WHAT IS NEEDED -
I'd like every line from the material below that has "none" in it.

DATA UNDER STUDY -
○ ○ ○ ○ ○

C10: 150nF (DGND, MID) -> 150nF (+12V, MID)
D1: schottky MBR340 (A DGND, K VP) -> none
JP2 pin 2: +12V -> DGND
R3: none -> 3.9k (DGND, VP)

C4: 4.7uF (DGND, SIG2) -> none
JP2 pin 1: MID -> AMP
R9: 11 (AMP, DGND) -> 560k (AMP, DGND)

○ ○ ○ ○ ○

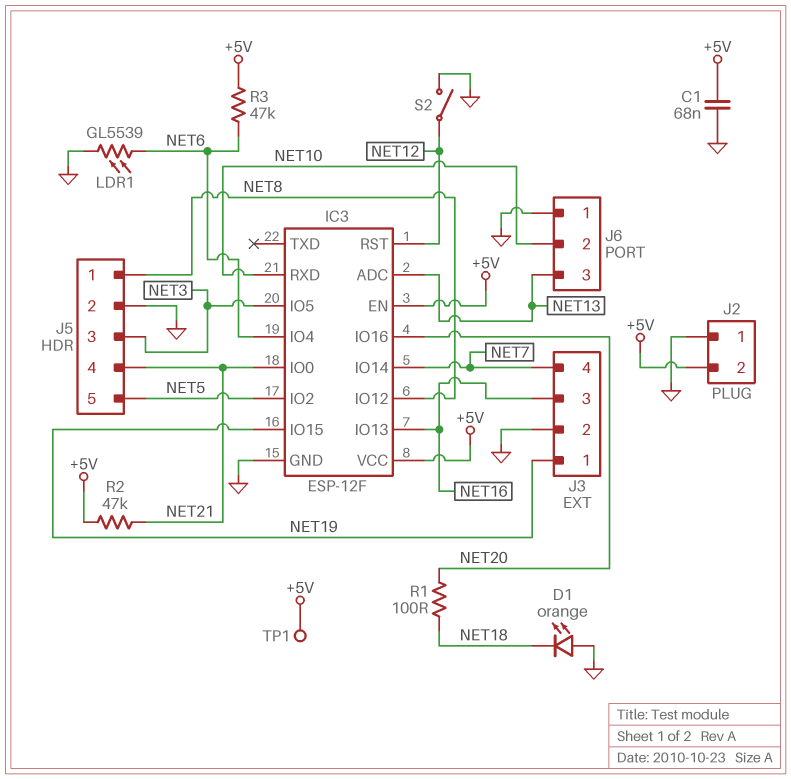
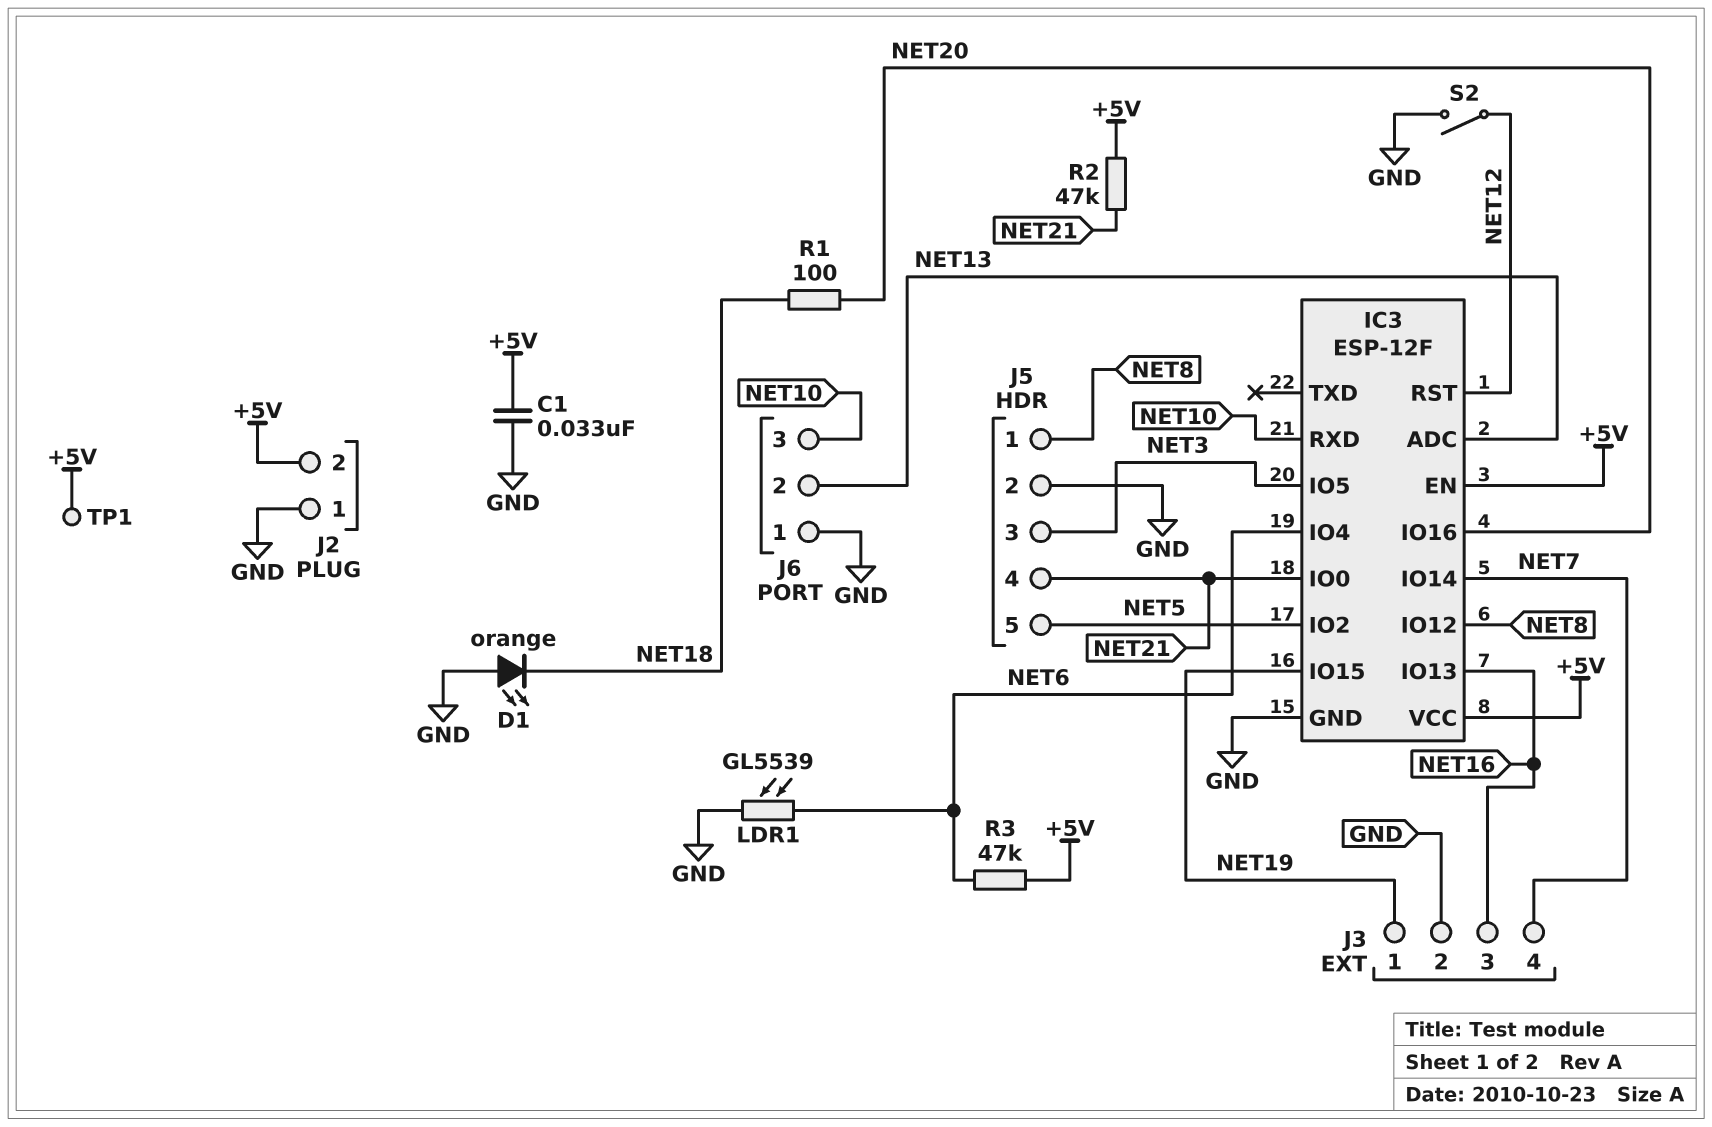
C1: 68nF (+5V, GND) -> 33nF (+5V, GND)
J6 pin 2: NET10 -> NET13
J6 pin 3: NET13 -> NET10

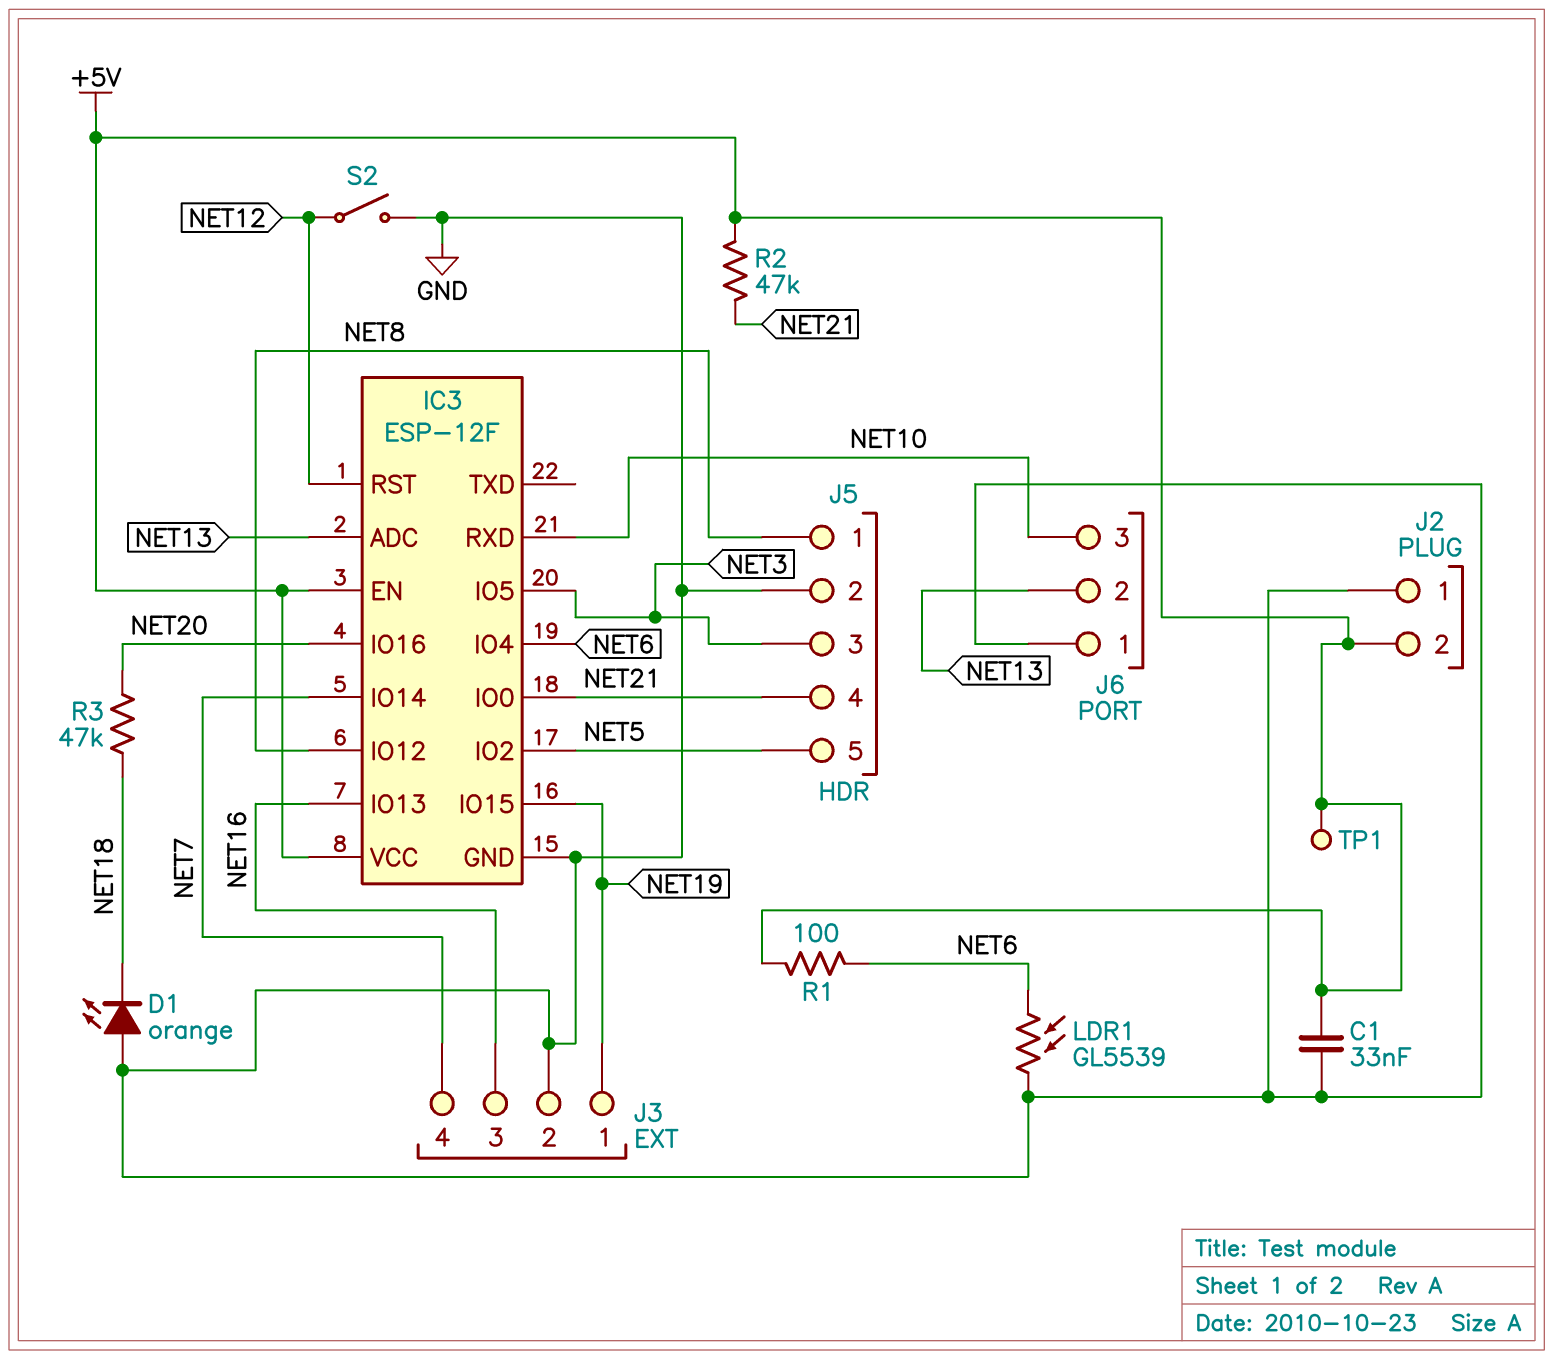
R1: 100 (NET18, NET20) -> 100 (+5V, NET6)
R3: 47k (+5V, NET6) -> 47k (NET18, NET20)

○ ○ ○ ○ ○

ANSWER TO THE PROBLEM -
D1: schottky MBR340 (A DGND, K VP) -> none
R3: none -> 3.9k (DGND, VP)
C4: 4.7uF (DGND, SIG2) -> none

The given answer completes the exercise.